TASK DIRECTIONS: Search the records for "turned". Report every line where it occurs.
---- EXERCISE MATERIALS
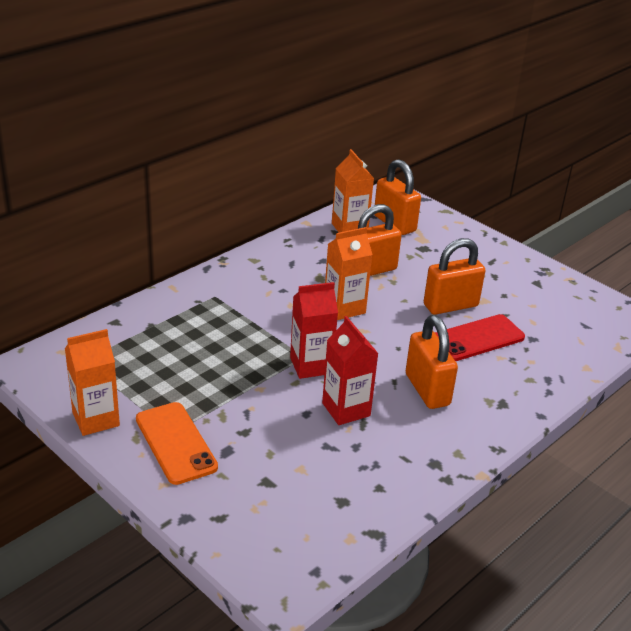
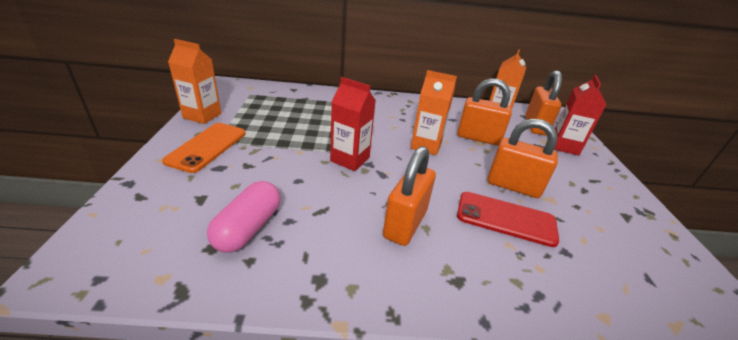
camera: 45 degrees right, 0 degrees up
red carton [322,316,379,425] -> red carton moved to [554,75,607,156]
none -> pink capsule [207,181,281,253]

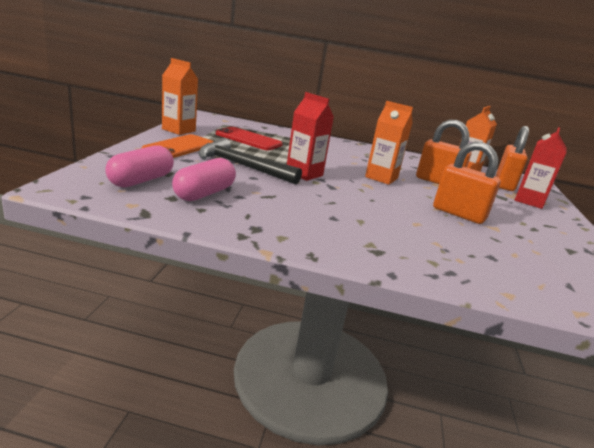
camera: 10 degrees right, 10 degrees down
orange padlock [383,146,436,246] -> none
red phone [457,192,559,247] -> red phone moved to [216,127,283,151]
none -> pink capsule [105,145,174,188]
none -> black hammer [198,138,302,185]

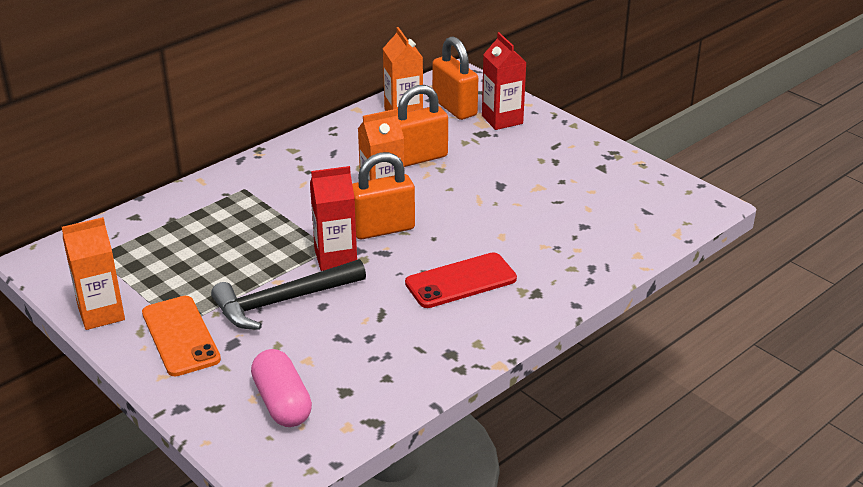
camera: 50 degrees left, 10 degrees up
pink capsule [172,158,236,201] -> none
red phone [216,127,283,151] -> red phone moved to [405,252,517,308]
orange padlock [433,142,501,224] -> orange padlock moved to [352,152,415,239]

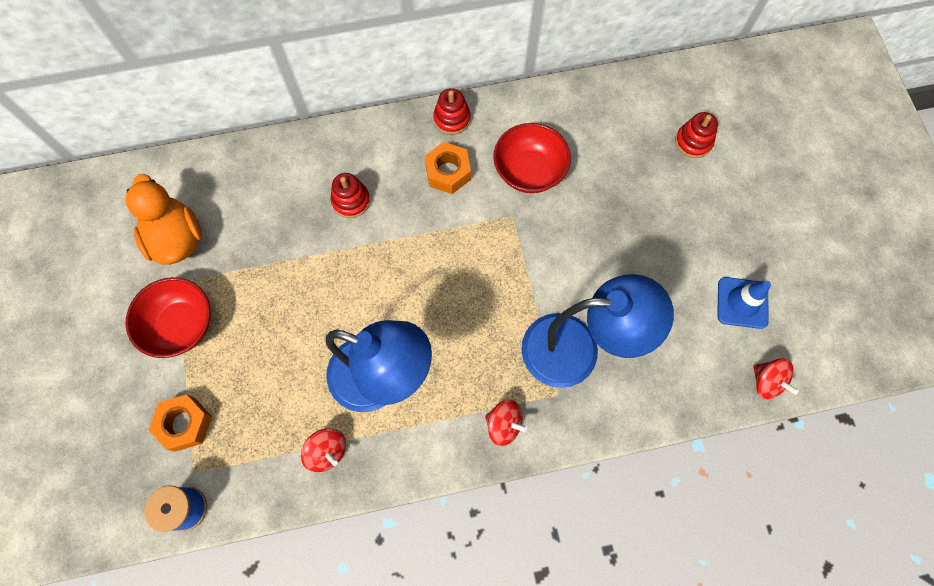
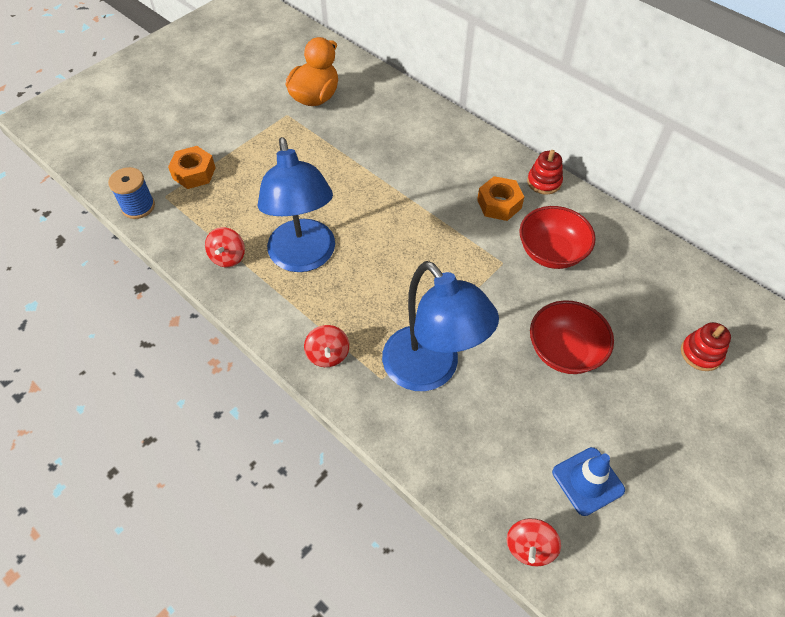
camera: 55 degrees right, 15 degrees down
red bowl [125,277,210,358] -> red bowl moved to [530,300,614,374]
red stacking toy [331,173,370,218] -> none

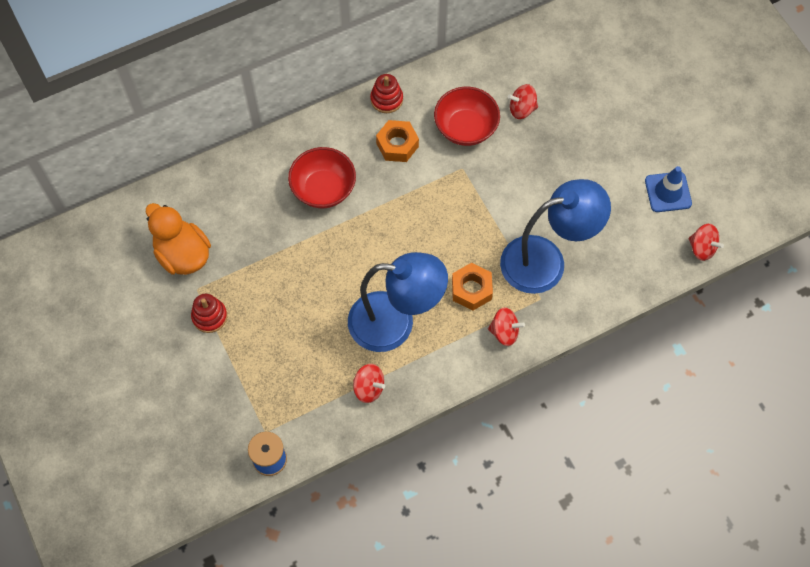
camera: 70 degrees left, 10 degrees up
orange nut [168,146,216,189] -> orange nut moved to [452,263,493,311]
red bowl [530,300,614,374] -> red bowl moved to [288,147,356,208]
red stacking toy [681,322,731,371] -> red stacking toy moved to [191,294,227,333]
none -> red spinning top [508,84,538,119]

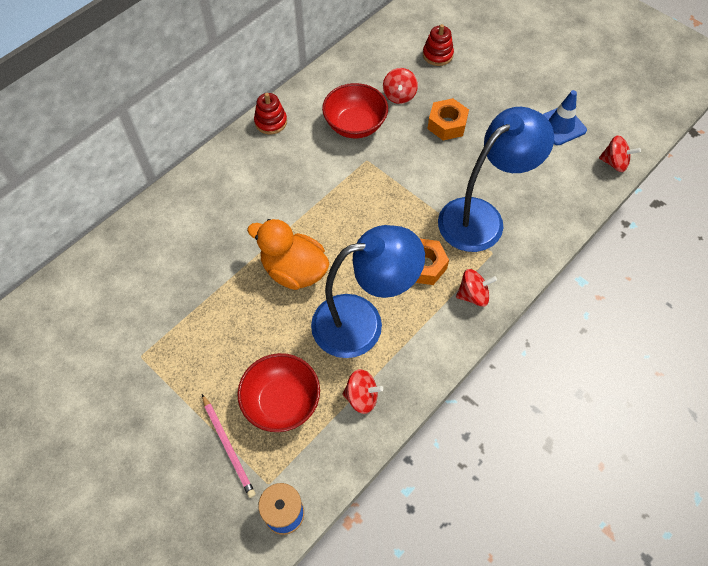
camera: 20 degrees left, 5 degrees down
orange duck [146,203,211,275] -> orange duck moved to [247,219,330,290]
red stacking toy [191,294,227,333] -> red stacking toy moved to [423,24,454,66]
red bowl [288,147,356,208] -> red bowl moved to [237,353,320,432]
orange nut [376,120,419,162] -> orange nut moved to [428,98,469,140]
red spinning top [508,84,538,119] -> red spinning top turned 60 degrees counterclockwise [383,68,418,104]
none -> pink pencil [202,394,256,498]

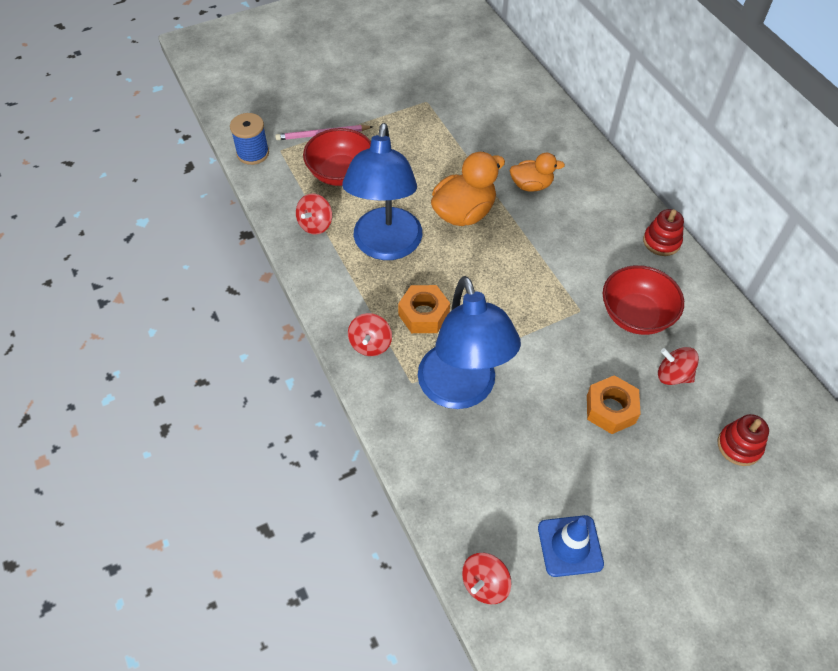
camera: 110 degrees right, 5 degrees down
none -> orange duck [510,153,565,192]

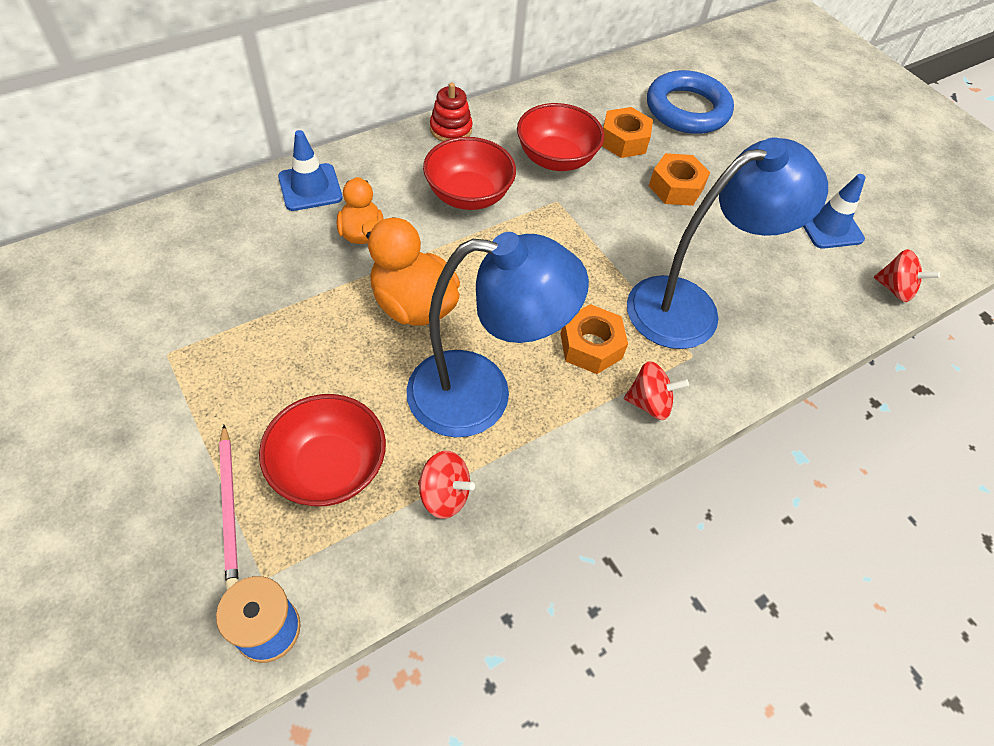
camera: 100 degrees left, 0 degrees up
red spinning top [658,347,699,385] -> orange nut [602,107,653,158]
red stacking toy [718,414,769,466] -> blue ring [647,70,734,134]
none -> blue traffic cone [278,130,343,211]
none -> red bowl [423,137,516,210]

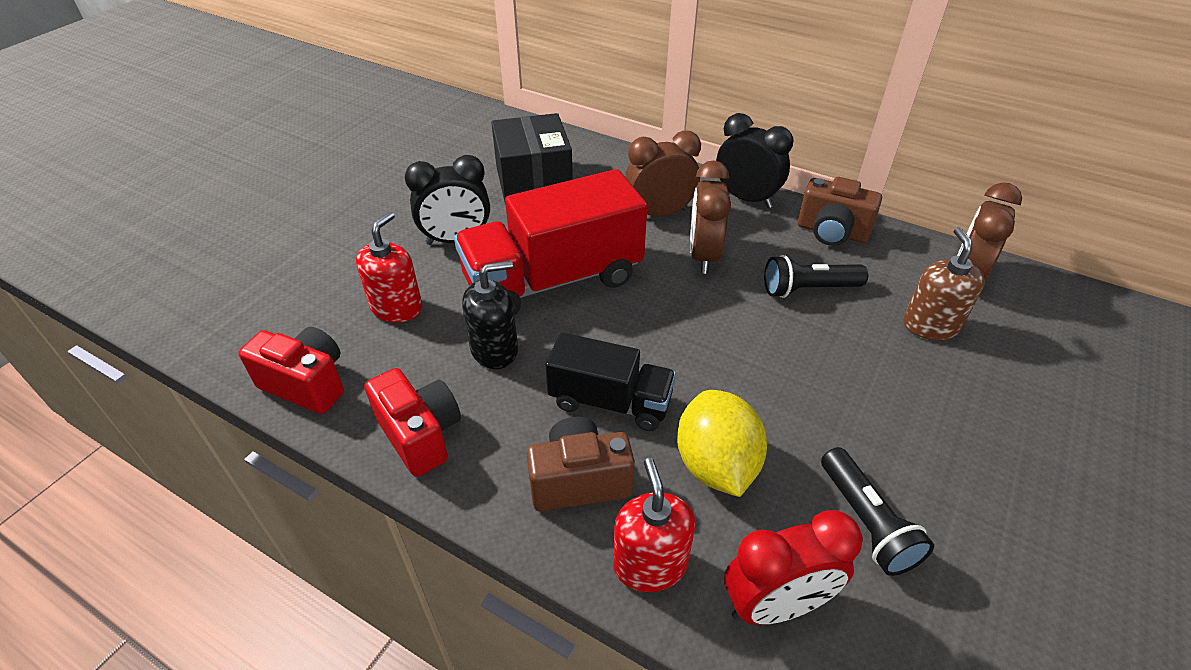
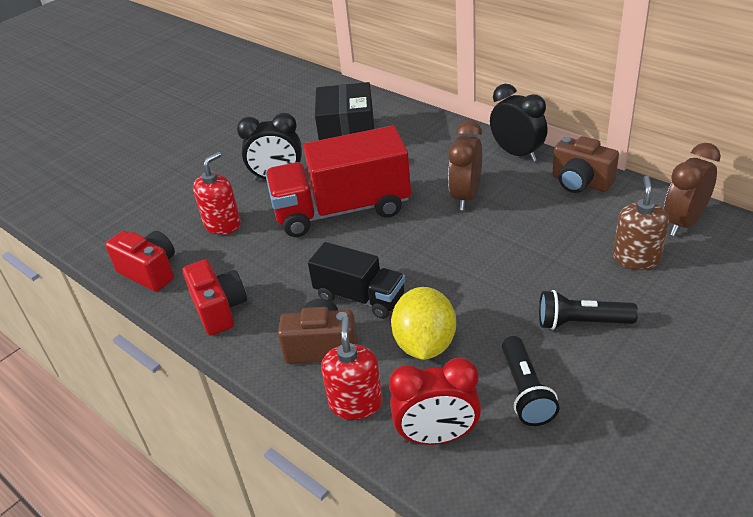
camera: 15 degrees right, 5 degrees down
black soap dispenser [462,261,518,369] -> none
brown clock [625,131,701,216] -> none
black flashlight [764,255,868,298] -> black flashlight moved to [539,290,638,330]

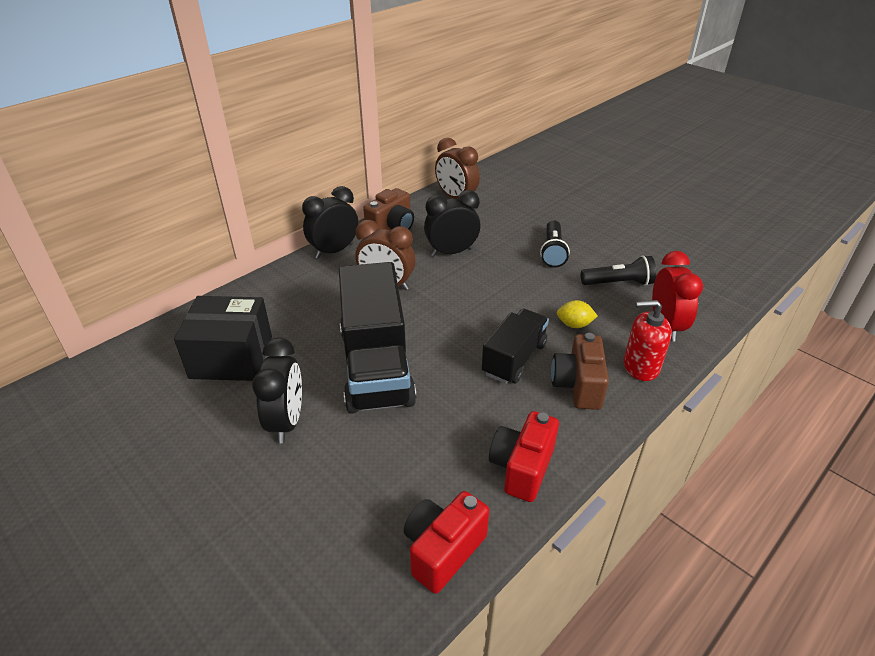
camera: 90 degrees left, 0 degrees up
red camera [182,259,247,336] -> red camera turned 45 degrees counterclockwise [489,411,559,502]
red soap dispenser [193,152,241,235] -> none
red truck [265,126,411,237] -> black truck [339,262,417,414]
yellow lemon [391,287,456,360] -> yellow lemon [557,300,598,328], size x0.53
brown soap dispenser [613,176,669,270] -> none
none -> black clock [424,190,480,256]

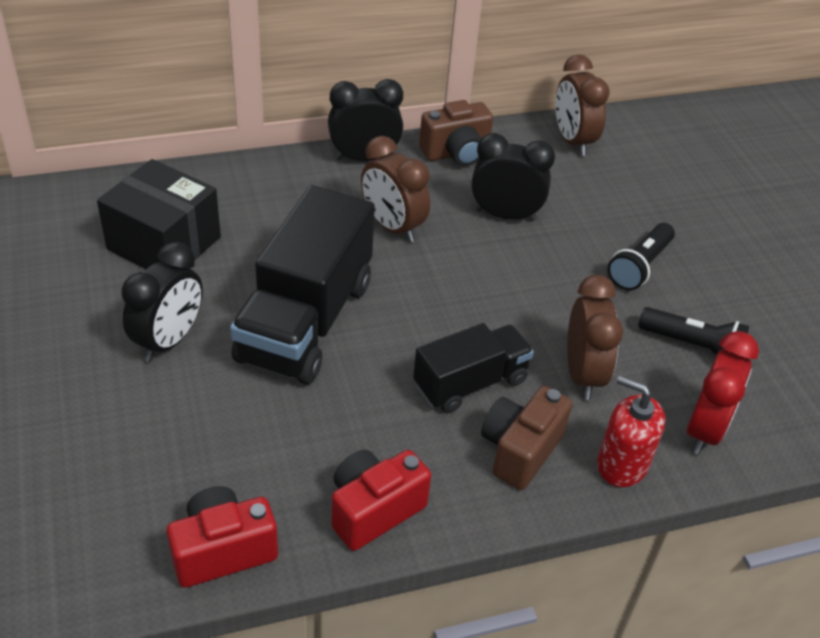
camera: 25 degrees right, 5 degrees up
yellow lemon [557,300,598,328] -> brown clock [567,275,623,400]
--------
FINISHED EXERCISE:
red spinning top [508,84,538,119] -> red spinning top turned 60 degrees counterclockwise [383,68,418,104]
red camera [182,259,247,336] -> red camera turned 45 degrees counterclockwise [489,411,559,502]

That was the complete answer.